## REQUIRED WORK
Copy the records exactly, every one of them.

***** DATASET *****

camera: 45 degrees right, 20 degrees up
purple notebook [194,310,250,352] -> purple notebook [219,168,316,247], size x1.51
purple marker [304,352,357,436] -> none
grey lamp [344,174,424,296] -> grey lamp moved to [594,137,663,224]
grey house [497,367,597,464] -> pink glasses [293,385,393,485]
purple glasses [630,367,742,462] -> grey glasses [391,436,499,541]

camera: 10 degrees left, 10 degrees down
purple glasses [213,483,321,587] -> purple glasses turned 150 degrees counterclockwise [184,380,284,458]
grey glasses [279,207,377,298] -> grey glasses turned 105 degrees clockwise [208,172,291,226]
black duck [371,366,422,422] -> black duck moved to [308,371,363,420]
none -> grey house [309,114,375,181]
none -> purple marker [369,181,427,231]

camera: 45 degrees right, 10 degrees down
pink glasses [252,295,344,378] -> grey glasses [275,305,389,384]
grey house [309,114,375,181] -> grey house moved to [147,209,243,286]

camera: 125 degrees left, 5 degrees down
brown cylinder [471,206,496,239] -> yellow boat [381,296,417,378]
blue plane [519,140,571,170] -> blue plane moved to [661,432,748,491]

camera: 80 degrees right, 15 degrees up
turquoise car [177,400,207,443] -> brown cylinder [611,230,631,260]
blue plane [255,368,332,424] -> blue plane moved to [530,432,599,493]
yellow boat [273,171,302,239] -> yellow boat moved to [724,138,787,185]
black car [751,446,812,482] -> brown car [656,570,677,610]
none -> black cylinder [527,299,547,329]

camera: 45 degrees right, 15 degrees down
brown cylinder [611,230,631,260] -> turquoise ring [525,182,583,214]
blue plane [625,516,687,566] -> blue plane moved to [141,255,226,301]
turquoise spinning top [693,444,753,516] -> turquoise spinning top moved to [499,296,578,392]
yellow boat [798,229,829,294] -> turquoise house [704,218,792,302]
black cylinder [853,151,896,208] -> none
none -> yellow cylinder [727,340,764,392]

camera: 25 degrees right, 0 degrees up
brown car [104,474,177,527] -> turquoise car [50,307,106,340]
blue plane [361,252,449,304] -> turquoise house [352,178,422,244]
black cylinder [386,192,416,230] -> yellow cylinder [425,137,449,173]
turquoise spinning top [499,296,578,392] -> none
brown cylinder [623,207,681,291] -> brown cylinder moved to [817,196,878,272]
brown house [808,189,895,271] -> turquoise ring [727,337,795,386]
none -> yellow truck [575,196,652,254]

*****

## ANSWER SPACE
camera: 45 degrees right, 20 degrees up
purple notebook [194,310,250,352] -> purple notebook [219,168,316,247], size x1.51
purple marker [304,352,357,436] -> none
grey lamp [344,174,424,296] -> grey lamp moved to [594,137,663,224]
grey house [497,367,597,464] -> pink glasses [293,385,393,485]
purple glasses [630,367,742,462] -> grey glasses [391,436,499,541]

camera: 10 degrees left, 10 degrees down
purple glasses [213,483,321,587] -> purple glasses turned 150 degrees counterclockwise [184,380,284,458]
grey glasses [279,207,377,298] -> grey glasses turned 105 degrees clockwise [208,172,291,226]
black duck [371,366,422,422] -> black duck moved to [308,371,363,420]
none -> grey house [309,114,375,181]
none -> purple marker [369,181,427,231]

camera: 45 degrees right, 10 degrees down
pink glasses [252,295,344,378] -> grey glasses [275,305,389,384]
grey house [309,114,375,181] -> grey house moved to [147,209,243,286]

camera: 125 degrees left, 5 degrees down
brown cylinder [471,206,496,239] -> yellow boat [381,296,417,378]
blue plane [519,140,571,170] -> blue plane moved to [661,432,748,491]

camera: 80 degrees right, 15 degrees up
turquoise car [177,400,207,443] -> brown cylinder [611,230,631,260]
blue plane [255,368,332,424] -> blue plane moved to [530,432,599,493]
yellow boat [273,171,302,239] -> yellow boat moved to [724,138,787,185]
black car [751,446,812,482] -> brown car [656,570,677,610]
none -> black cylinder [527,299,547,329]

camera: 45 degrees right, 15 degrees down
brown cylinder [611,230,631,260] -> turquoise ring [525,182,583,214]
blue plane [625,516,687,566] -> blue plane moved to [141,255,226,301]
turquoise spinning top [693,444,753,516] -> turquoise spinning top moved to [499,296,578,392]
yellow boat [798,229,829,294] -> turquoise house [704,218,792,302]
black cylinder [853,151,896,208] -> none
none -> yellow cylinder [727,340,764,392]

camera: 25 degrees right, 0 degrees up
brown car [104,474,177,527] -> turquoise car [50,307,106,340]
blue plane [361,252,449,304] -> turquoise house [352,178,422,244]
black cylinder [386,192,416,230] -> yellow cylinder [425,137,449,173]
turquoise spinning top [499,296,578,392] -> none
brown cylinder [623,207,681,291] -> brown cylinder moved to [817,196,878,272]
brown house [808,189,895,271] -> turquoise ring [727,337,795,386]
none -> yellow truck [575,196,652,254]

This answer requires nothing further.